Task to carry out :: Print this span of the material below exactly: the line with "The dispensador de jabón/marrón", the line with "The cactus/marrón at", and every line between them, but nothing else.

Study material ::

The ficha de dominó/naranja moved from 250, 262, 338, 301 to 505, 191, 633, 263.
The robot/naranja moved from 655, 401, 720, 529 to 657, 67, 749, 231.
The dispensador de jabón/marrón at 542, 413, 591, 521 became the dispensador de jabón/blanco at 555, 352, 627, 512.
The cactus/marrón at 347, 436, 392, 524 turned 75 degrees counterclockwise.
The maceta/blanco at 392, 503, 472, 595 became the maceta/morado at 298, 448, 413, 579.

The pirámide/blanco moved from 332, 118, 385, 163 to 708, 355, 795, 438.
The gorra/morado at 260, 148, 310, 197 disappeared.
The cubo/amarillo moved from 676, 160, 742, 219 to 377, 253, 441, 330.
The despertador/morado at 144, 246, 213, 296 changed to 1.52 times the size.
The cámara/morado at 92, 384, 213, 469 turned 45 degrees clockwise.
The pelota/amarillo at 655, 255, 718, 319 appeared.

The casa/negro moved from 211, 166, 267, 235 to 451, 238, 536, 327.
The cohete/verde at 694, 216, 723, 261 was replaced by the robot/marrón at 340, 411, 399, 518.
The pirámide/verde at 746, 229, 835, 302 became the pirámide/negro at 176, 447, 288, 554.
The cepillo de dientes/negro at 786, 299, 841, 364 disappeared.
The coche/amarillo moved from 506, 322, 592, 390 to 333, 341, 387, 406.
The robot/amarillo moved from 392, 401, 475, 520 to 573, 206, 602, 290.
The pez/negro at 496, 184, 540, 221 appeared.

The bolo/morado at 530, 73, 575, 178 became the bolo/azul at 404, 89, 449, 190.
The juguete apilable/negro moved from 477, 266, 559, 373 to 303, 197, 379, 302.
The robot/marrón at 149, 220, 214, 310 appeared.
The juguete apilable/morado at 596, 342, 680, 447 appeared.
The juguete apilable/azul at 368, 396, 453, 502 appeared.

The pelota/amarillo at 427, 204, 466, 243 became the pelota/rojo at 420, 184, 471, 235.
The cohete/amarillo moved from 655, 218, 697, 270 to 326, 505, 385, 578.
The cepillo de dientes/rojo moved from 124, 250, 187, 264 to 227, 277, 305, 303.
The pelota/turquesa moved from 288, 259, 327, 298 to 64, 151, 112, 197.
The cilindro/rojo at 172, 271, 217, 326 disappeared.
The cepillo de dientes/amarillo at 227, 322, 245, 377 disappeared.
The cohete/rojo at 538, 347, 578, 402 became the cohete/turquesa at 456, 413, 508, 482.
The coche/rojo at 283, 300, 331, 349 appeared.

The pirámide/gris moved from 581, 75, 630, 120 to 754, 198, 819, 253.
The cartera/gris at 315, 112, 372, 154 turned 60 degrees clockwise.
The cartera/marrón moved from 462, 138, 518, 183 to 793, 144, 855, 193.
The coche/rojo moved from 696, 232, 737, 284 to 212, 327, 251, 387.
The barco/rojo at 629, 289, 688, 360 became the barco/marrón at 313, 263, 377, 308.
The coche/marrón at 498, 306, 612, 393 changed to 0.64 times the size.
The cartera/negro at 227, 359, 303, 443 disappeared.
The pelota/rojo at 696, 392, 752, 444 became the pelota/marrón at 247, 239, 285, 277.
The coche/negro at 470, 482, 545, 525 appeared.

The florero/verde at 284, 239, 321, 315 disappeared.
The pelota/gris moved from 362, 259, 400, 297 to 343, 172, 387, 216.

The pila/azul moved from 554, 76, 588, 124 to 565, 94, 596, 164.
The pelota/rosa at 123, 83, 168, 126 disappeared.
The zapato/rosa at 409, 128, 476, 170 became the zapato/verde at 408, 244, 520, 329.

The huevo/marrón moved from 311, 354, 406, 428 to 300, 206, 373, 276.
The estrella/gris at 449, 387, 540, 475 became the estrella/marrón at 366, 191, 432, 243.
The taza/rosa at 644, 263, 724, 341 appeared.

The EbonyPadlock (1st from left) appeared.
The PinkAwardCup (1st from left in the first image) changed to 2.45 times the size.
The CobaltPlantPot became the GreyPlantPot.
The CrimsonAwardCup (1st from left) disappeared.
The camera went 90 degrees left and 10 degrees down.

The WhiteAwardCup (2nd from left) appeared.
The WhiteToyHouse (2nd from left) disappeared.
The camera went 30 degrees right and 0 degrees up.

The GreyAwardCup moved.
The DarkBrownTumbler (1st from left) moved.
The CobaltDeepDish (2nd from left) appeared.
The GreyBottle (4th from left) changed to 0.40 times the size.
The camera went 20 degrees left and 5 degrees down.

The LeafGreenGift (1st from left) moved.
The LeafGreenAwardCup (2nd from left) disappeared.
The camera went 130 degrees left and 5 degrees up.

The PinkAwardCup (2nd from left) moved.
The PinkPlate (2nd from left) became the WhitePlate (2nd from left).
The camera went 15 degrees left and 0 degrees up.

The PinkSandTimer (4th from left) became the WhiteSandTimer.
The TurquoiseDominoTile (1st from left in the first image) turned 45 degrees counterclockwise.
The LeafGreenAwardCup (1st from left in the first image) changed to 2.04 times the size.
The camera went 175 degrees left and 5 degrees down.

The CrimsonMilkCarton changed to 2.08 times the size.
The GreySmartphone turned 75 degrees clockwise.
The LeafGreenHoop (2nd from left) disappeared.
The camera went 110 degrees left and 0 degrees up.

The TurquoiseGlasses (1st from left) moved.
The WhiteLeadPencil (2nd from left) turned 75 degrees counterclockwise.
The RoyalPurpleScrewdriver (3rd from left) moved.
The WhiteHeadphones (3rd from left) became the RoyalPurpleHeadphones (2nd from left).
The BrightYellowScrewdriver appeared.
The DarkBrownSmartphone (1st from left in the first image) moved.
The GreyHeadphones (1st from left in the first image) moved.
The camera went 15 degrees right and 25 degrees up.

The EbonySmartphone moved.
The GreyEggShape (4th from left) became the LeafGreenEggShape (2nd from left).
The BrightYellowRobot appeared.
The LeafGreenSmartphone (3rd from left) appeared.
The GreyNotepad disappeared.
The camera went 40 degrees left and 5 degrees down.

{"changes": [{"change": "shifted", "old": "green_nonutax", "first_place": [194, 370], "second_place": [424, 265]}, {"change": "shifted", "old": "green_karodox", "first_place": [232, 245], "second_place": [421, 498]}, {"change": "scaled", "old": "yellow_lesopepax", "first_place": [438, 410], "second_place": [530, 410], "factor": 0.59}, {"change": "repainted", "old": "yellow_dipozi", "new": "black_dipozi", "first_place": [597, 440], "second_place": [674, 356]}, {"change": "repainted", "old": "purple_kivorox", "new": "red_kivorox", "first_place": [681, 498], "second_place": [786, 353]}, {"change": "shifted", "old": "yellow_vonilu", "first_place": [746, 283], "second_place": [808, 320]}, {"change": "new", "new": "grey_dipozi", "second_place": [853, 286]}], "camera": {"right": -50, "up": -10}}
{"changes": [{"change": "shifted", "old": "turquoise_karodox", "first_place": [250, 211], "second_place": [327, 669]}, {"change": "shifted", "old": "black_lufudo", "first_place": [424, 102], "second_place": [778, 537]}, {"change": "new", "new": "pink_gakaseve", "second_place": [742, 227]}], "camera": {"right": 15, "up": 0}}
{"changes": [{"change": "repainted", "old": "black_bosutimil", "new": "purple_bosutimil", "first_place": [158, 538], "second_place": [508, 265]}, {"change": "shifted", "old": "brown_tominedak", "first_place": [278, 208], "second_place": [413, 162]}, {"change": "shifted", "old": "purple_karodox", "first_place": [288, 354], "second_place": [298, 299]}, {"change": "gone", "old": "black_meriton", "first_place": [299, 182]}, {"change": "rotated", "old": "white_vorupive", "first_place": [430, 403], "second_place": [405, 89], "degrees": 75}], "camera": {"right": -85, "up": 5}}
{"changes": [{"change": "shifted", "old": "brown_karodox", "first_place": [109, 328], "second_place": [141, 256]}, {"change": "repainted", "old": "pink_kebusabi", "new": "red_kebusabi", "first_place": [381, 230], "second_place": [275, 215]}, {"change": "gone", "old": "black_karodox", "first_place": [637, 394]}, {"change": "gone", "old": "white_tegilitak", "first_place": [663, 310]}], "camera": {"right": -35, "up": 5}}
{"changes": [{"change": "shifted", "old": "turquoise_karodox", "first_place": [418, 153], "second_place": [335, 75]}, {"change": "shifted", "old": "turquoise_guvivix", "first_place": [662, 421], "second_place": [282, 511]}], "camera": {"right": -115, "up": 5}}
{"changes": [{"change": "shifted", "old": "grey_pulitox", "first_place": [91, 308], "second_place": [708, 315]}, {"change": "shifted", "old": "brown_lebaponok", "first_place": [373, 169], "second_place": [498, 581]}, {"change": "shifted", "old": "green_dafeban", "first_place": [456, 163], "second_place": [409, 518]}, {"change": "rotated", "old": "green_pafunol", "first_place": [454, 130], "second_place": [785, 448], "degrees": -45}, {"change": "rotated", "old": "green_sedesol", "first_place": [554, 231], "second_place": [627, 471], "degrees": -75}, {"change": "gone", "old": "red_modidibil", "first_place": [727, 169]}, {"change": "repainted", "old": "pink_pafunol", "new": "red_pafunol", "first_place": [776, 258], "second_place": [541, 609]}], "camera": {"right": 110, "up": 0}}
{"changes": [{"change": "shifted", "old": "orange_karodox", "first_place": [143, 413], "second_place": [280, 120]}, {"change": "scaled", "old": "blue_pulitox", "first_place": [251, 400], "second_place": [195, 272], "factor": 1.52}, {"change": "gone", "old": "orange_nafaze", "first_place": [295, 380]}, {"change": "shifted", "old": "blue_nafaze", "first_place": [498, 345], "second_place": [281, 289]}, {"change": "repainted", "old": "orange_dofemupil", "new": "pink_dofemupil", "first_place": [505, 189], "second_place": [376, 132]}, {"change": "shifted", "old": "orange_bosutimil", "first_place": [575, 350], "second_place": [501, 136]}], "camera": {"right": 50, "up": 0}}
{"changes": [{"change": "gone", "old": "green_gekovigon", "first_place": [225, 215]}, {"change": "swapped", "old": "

Answer space ::
The dispensador de jabón/marrón at 542, 413, 591, 521 became the dispensador de jabón/blanco at 555, 352, 627, 512.
The cactus/marrón at 347, 436, 392, 524 turned 75 degrees counterclockwise.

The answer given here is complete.